### [SHORT PROBLEM]
Pick out every line in the rows below that contains the string "kern" and copy each one. Case counts.

### [DATASET EXTRACT]
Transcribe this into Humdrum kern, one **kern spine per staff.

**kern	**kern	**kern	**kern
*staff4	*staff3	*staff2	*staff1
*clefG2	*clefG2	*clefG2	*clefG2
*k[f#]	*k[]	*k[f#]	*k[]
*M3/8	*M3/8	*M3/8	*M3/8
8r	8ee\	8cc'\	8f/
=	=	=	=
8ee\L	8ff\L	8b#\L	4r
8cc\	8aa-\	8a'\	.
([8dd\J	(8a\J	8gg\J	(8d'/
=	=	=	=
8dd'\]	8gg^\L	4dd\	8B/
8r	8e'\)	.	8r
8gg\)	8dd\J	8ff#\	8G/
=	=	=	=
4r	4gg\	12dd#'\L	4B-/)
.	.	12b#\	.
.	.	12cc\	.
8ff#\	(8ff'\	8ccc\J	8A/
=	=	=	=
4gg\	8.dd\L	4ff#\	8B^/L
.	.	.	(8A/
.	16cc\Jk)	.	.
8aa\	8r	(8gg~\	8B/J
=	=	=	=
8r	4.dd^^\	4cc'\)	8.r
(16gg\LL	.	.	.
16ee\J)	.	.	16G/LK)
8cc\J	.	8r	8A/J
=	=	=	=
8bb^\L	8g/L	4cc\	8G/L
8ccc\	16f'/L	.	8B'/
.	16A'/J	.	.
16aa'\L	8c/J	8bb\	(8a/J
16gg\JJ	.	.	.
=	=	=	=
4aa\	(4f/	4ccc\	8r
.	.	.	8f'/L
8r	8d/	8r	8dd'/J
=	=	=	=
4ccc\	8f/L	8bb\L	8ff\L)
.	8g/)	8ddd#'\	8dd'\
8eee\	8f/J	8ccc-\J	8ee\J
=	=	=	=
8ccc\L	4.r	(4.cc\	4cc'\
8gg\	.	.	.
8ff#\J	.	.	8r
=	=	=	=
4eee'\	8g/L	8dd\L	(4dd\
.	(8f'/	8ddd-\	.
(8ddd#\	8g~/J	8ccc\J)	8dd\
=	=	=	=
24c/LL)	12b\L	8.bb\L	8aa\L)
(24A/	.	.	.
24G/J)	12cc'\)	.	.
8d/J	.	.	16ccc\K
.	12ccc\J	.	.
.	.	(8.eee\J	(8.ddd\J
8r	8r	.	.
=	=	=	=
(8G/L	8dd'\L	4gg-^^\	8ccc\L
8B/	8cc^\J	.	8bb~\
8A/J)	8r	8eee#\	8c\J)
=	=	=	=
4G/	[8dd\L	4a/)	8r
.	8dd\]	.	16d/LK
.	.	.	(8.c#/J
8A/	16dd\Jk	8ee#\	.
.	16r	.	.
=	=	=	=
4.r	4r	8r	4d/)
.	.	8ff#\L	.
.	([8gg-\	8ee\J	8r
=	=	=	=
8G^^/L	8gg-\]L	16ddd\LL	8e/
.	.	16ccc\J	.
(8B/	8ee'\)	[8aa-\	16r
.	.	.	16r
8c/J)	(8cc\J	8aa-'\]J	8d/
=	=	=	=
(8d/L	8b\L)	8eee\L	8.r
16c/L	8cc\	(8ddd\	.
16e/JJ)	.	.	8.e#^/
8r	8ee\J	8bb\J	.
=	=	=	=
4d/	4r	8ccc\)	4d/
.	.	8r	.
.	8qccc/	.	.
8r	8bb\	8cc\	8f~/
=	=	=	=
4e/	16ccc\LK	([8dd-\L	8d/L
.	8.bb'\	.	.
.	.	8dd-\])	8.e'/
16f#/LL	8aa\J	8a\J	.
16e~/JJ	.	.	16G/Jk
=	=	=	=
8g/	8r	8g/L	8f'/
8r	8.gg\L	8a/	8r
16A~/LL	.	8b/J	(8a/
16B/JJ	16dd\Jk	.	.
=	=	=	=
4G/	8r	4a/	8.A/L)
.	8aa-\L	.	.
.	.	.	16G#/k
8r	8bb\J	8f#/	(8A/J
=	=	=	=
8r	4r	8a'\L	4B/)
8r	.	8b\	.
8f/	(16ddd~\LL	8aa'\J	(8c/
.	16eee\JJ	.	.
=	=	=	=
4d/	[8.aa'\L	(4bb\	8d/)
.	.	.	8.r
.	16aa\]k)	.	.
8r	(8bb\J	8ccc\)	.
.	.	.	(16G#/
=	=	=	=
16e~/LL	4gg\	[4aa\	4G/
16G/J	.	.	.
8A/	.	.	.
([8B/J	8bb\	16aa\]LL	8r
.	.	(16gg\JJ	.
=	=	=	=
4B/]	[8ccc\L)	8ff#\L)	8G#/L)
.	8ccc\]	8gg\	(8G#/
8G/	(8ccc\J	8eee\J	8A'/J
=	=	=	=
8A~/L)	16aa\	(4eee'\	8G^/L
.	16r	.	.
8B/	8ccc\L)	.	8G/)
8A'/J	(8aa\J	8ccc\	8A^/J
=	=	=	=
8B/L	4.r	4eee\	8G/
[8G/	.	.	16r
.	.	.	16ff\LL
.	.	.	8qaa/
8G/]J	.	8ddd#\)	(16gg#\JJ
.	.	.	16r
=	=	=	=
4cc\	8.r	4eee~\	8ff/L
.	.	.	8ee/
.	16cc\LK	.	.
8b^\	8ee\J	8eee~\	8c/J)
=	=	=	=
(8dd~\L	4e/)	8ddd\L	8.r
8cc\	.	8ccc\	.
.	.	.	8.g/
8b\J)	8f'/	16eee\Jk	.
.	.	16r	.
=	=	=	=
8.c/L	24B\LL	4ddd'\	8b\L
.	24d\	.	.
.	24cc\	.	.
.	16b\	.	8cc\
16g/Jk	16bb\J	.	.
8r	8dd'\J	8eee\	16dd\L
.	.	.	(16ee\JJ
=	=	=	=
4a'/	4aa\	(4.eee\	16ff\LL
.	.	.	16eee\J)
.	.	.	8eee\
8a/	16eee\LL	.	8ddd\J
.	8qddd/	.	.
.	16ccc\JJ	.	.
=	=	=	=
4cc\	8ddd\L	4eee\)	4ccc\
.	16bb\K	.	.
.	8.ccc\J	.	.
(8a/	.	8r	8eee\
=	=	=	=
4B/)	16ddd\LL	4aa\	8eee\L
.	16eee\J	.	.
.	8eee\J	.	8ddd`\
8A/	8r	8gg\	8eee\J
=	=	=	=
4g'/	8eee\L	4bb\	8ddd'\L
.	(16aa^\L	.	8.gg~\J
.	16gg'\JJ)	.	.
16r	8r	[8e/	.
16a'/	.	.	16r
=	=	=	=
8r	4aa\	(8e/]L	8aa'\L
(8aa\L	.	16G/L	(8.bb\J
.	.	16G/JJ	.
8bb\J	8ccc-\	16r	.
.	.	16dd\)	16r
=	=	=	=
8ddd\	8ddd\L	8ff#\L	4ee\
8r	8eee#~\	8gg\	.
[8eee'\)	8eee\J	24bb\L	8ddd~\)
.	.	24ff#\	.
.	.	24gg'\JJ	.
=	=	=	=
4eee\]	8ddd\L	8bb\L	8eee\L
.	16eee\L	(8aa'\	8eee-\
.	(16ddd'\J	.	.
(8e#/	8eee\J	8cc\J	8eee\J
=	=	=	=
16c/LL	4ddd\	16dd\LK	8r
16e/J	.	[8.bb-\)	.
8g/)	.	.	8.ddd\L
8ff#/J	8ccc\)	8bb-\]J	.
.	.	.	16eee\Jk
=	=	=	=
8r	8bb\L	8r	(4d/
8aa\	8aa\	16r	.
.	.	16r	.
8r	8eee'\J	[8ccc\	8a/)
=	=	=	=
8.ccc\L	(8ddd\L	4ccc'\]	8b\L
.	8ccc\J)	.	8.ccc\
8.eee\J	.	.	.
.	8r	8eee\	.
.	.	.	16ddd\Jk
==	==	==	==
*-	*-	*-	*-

---

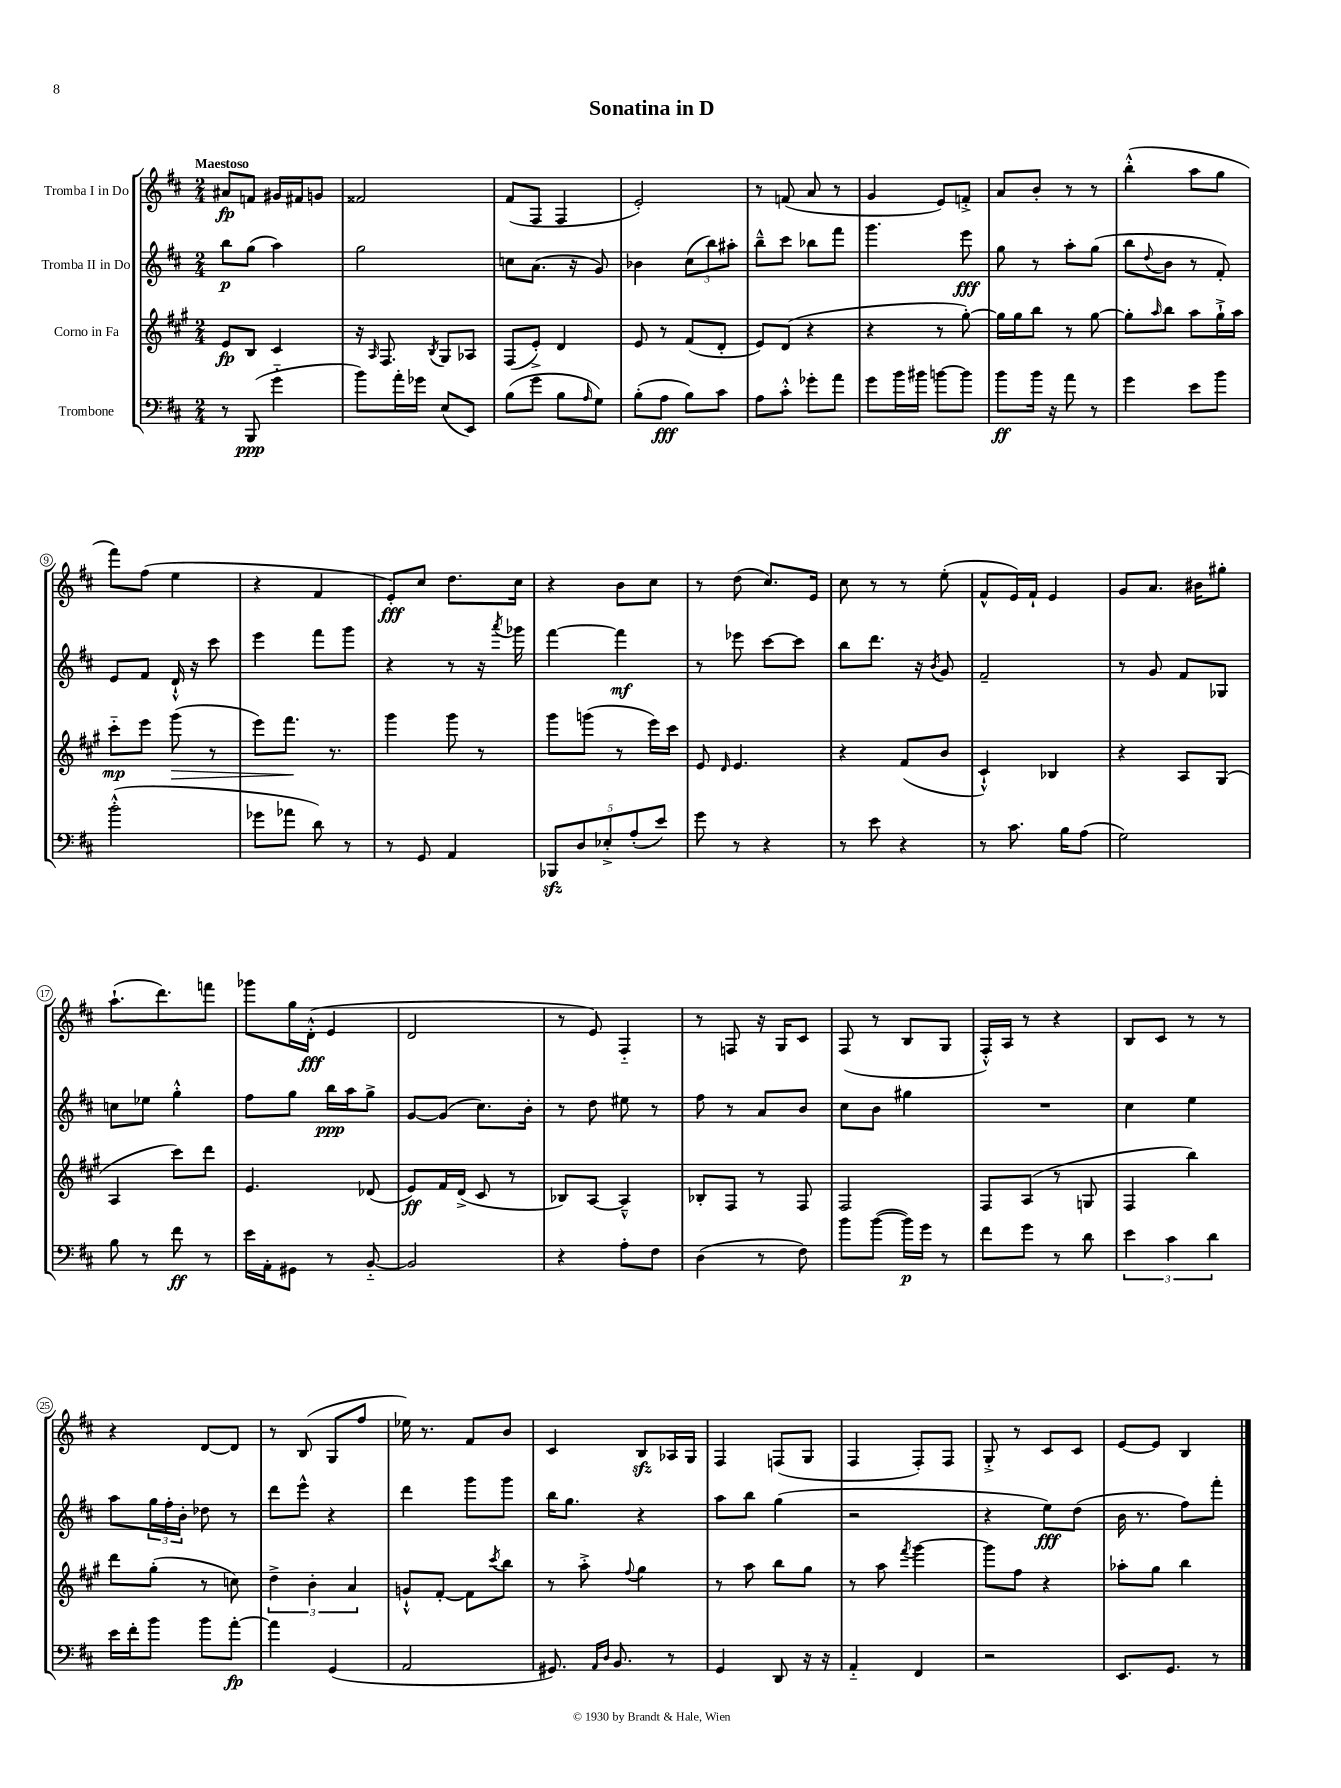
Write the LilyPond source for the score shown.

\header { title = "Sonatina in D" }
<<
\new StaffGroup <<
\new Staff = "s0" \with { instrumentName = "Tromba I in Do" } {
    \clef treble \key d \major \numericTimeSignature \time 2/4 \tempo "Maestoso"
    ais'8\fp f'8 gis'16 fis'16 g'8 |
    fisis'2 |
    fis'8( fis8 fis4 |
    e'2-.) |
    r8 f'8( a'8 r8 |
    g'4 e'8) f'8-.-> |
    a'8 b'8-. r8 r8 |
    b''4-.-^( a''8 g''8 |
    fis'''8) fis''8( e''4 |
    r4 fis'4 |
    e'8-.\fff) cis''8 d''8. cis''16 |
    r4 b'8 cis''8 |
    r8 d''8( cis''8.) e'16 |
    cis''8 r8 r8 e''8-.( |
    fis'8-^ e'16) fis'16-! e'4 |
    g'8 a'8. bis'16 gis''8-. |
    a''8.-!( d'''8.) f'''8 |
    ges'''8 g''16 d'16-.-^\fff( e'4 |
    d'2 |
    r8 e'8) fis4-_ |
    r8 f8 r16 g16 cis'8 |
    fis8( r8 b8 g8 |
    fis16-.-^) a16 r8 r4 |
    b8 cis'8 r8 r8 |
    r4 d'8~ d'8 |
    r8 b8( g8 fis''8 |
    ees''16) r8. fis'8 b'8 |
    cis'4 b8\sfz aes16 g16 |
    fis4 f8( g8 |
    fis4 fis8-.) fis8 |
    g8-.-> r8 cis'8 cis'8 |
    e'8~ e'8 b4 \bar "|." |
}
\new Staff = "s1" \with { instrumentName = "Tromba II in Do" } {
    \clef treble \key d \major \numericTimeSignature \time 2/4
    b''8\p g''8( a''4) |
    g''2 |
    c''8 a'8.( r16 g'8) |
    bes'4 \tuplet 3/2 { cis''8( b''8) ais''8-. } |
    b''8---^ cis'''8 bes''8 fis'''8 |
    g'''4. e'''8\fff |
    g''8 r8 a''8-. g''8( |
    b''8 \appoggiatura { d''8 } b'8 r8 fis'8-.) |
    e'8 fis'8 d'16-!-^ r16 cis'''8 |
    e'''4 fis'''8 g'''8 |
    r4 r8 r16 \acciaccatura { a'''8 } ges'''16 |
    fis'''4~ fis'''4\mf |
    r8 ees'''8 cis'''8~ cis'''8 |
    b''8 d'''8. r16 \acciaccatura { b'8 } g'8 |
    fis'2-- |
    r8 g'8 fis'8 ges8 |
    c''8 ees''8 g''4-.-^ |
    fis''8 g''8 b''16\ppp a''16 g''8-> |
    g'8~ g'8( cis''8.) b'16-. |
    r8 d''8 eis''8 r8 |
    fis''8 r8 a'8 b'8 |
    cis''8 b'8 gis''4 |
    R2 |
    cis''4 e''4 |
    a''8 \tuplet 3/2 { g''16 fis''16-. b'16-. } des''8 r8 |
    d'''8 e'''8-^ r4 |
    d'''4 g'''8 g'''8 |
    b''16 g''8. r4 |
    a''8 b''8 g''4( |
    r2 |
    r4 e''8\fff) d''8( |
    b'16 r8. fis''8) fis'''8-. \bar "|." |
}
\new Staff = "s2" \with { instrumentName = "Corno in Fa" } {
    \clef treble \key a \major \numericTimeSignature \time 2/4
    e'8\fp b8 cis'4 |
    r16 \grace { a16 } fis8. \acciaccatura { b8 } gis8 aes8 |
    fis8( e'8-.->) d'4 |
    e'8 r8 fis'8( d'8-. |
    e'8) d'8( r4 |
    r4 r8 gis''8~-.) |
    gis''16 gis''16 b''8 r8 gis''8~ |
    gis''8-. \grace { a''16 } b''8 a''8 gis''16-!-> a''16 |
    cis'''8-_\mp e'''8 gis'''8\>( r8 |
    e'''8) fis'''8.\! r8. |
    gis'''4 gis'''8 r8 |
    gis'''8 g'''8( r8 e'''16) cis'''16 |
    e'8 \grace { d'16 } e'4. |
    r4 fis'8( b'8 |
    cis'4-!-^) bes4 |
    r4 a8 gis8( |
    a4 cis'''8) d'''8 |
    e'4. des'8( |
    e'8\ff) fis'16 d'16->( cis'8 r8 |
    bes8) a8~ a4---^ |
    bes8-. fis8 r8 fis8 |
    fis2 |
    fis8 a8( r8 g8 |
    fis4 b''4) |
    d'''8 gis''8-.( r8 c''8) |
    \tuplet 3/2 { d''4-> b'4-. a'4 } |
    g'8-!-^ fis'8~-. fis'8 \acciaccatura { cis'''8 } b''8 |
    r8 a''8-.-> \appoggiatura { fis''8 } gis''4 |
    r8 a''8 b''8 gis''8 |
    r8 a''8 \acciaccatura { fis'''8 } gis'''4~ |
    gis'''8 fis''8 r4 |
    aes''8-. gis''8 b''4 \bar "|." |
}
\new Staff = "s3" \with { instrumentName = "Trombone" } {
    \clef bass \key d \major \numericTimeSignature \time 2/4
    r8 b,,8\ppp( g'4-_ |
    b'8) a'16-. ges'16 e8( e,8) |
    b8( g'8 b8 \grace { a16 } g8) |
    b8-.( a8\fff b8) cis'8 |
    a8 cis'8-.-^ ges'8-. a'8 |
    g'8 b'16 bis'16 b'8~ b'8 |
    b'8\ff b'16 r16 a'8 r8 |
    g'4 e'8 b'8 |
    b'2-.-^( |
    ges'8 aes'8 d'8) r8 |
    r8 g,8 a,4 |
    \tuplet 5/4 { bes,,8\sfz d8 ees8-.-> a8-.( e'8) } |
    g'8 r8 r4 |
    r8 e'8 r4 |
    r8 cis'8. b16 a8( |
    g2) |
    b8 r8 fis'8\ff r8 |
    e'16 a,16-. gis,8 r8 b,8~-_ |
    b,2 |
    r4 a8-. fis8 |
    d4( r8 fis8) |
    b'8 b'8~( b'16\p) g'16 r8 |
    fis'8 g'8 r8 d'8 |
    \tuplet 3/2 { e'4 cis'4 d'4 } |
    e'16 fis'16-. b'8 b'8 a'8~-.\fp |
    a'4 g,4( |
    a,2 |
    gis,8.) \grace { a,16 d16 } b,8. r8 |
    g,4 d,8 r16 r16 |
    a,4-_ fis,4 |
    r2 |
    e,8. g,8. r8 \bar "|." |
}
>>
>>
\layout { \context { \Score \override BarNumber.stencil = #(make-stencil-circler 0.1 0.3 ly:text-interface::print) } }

### [SOLUTION TO THIS TASK]
Transcribe this into Humdrum kern, one **kern spine per staff.
**kern	**kern	**kern	**kern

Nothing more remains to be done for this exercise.